▶ **Records for processing**:

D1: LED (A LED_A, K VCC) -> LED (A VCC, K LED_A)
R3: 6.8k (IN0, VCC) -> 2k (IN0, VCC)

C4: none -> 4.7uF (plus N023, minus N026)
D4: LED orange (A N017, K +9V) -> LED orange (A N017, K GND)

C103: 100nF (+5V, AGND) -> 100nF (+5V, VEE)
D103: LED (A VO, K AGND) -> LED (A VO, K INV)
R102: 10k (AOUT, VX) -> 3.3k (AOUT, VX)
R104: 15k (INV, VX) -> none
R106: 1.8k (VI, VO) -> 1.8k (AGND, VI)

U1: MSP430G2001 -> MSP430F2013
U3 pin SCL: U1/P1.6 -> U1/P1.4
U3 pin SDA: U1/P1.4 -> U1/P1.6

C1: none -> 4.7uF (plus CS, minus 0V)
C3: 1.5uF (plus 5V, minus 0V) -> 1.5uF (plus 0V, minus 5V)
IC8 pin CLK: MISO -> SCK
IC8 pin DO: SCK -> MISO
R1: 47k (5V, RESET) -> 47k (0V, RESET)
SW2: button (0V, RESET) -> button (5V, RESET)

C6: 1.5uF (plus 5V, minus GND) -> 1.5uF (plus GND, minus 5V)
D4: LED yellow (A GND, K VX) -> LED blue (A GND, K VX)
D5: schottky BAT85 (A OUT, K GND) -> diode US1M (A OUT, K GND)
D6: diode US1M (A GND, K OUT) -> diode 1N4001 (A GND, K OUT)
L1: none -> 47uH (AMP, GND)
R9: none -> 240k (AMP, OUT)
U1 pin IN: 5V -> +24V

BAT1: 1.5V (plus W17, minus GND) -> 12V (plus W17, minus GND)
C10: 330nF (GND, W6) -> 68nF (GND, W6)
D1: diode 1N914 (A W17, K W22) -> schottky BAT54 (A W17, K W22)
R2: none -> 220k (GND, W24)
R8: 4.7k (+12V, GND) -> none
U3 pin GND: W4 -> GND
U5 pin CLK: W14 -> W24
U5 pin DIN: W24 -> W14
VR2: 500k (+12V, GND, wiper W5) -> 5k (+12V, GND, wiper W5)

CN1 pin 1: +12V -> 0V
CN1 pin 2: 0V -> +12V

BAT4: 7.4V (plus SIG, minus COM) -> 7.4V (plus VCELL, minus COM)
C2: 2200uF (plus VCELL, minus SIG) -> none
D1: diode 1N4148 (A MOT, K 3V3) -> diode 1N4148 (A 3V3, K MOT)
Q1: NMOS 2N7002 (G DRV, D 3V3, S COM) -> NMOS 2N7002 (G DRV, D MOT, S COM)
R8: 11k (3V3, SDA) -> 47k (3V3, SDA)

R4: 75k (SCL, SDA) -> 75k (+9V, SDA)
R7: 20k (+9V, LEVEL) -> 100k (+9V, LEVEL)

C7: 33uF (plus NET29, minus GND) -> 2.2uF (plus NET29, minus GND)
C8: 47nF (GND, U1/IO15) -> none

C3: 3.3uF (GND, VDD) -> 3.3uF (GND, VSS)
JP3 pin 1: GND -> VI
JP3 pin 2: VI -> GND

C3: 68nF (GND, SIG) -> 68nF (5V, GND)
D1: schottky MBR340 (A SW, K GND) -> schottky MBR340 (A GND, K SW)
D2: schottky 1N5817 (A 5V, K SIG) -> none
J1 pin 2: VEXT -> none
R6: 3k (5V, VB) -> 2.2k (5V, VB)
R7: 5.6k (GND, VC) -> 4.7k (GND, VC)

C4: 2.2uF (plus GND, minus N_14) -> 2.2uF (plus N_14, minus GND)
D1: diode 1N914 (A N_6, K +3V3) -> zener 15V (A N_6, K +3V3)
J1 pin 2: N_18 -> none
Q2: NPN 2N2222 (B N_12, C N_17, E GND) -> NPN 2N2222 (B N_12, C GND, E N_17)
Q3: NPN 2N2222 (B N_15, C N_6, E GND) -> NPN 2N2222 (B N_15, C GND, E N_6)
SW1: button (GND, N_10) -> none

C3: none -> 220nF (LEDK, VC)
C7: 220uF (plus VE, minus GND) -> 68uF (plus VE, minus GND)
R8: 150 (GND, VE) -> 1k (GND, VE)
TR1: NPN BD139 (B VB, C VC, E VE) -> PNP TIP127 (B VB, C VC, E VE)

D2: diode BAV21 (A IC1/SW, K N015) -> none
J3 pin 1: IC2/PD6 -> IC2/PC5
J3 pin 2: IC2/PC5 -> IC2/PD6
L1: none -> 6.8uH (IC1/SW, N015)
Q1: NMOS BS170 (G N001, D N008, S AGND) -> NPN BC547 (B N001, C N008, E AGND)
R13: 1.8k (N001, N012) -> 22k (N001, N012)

▶ **Prompt**:
Identify every line above with the string "NMOS" in it. Copy those lines.

▶ **Exercise result**:
Q1: NMOS 2N7002 (G DRV, D 3V3, S COM) -> NMOS 2N7002 (G DRV, D MOT, S COM)
Q1: NMOS BS170 (G N001, D N008, S AGND) -> NPN BC547 (B N001, C N008, E AGND)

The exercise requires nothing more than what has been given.